Top of STORED DATA
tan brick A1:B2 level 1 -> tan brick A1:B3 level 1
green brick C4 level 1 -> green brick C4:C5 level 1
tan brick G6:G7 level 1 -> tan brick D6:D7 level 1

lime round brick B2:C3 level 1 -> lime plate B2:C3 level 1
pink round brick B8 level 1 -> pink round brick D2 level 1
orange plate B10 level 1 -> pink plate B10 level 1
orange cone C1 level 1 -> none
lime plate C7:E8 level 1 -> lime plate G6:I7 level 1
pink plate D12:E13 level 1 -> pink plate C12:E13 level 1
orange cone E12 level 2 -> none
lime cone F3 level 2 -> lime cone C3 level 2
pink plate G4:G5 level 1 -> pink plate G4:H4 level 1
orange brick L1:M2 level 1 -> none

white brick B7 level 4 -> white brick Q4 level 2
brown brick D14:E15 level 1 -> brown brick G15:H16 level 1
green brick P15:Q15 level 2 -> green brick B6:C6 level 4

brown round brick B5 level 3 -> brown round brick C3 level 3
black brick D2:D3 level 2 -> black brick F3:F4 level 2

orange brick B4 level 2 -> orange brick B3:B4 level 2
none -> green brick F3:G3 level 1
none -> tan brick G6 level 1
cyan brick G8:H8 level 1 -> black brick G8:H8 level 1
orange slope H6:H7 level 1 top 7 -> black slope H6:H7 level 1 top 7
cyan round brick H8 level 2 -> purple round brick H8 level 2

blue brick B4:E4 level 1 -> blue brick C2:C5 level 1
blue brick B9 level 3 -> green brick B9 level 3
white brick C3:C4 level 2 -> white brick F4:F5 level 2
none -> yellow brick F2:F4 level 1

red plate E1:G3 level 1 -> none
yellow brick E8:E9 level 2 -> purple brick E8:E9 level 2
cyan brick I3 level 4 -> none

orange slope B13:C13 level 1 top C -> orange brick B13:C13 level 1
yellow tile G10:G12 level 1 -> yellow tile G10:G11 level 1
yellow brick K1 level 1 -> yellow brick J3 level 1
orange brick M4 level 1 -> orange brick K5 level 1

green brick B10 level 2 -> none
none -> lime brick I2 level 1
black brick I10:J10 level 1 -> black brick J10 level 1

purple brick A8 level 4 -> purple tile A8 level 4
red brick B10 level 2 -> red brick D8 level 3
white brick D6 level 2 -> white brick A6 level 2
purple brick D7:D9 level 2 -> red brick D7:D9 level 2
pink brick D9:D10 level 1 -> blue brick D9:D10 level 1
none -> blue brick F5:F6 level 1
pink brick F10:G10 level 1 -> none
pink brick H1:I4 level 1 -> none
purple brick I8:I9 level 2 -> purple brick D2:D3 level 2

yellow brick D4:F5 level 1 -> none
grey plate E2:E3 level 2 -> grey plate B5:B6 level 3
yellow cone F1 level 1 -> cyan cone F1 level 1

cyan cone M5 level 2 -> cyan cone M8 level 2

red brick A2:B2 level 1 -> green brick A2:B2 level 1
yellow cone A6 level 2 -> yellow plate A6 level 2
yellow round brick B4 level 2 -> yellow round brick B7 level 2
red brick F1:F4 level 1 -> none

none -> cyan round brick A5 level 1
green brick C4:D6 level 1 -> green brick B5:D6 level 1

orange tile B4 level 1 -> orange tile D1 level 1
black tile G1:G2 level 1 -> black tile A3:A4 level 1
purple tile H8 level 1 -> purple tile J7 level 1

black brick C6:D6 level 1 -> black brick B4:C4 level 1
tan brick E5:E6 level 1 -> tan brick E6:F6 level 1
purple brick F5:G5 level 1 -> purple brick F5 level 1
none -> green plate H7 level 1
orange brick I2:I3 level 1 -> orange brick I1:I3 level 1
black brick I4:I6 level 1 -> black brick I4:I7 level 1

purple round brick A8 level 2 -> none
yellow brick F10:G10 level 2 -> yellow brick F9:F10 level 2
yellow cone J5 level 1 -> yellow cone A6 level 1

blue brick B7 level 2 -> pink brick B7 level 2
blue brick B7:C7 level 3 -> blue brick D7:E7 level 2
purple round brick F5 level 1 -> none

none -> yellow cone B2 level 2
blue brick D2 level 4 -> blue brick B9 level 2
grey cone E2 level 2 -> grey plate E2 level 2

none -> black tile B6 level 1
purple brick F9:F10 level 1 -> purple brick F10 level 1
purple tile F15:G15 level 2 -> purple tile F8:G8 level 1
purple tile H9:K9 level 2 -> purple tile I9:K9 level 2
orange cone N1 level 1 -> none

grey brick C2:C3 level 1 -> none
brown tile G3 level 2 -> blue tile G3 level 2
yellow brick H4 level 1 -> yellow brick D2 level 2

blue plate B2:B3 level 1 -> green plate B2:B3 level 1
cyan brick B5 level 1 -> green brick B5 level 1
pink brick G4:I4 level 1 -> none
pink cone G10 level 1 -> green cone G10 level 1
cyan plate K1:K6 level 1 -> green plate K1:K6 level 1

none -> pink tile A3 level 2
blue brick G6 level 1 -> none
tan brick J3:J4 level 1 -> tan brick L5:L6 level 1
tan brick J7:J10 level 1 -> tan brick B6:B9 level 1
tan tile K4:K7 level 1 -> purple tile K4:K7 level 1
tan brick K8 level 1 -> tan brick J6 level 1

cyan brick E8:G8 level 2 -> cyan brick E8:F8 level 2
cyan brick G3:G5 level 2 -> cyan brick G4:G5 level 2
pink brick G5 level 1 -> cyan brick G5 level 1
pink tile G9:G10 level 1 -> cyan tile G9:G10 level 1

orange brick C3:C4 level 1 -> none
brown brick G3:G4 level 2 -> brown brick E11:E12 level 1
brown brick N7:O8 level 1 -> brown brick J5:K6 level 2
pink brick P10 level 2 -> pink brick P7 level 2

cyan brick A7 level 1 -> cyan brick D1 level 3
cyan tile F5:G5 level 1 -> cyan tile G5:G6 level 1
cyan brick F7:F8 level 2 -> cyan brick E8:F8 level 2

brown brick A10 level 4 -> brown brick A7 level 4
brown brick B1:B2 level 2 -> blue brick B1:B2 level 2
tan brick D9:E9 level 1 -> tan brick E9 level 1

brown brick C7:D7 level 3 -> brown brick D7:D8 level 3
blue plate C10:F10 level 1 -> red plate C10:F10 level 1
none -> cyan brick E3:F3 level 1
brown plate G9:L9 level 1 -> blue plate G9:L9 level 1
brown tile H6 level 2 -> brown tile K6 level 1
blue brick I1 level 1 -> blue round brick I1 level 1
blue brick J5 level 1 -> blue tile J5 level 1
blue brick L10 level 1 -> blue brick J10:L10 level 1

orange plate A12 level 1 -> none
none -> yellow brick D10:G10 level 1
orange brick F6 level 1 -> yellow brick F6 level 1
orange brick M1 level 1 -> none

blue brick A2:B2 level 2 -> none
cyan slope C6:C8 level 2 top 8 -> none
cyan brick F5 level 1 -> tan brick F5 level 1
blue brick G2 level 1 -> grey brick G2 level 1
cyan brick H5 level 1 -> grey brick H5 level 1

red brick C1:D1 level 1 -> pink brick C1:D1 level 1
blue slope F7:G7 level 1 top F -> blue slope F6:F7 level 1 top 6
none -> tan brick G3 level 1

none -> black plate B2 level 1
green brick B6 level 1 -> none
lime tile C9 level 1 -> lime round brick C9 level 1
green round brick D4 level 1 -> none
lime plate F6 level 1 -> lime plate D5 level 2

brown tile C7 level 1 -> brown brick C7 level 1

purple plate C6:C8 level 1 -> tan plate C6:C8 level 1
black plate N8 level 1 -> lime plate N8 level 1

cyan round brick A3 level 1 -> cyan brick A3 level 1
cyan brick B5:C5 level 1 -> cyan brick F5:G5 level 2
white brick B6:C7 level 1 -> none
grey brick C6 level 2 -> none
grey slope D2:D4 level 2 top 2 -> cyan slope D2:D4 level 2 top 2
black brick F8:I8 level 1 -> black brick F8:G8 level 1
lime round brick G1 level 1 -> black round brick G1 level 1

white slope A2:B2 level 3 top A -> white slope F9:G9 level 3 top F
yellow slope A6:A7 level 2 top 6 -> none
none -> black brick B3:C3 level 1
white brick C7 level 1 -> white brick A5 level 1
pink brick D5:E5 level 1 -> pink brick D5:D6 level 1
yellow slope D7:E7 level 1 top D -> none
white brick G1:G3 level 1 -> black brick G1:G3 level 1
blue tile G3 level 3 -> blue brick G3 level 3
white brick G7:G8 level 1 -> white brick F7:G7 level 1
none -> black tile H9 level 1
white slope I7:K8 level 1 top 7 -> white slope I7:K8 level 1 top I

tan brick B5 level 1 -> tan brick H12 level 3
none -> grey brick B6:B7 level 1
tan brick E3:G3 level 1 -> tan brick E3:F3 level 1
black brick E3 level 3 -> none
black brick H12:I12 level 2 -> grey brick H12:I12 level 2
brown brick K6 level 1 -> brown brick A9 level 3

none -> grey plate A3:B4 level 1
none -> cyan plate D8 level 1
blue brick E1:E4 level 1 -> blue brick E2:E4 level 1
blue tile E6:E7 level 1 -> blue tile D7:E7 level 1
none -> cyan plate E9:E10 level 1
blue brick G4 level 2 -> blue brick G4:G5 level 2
Bottom of STORED DATA
— TASK TO COMPLETE —
Take the records above and return, word for word, only the lines that fall from the line with "blue brick G6 level 1 -> none" to the line with "brown brick G3:G4", both of them included.

— SOLUTION TO THIS EXERCISE —
blue brick G6 level 1 -> none
tan brick J3:J4 level 1 -> tan brick L5:L6 level 1
tan brick J7:J10 level 1 -> tan brick B6:B9 level 1
tan tile K4:K7 level 1 -> purple tile K4:K7 level 1
tan brick K8 level 1 -> tan brick J6 level 1

cyan brick E8:G8 level 2 -> cyan brick E8:F8 level 2
cyan brick G3:G5 level 2 -> cyan brick G4:G5 level 2
pink brick G5 level 1 -> cyan brick G5 level 1
pink tile G9:G10 level 1 -> cyan tile G9:G10 level 1

orange brick C3:C4 level 1 -> none
brown brick G3:G4 level 2 -> brown brick E11:E12 level 1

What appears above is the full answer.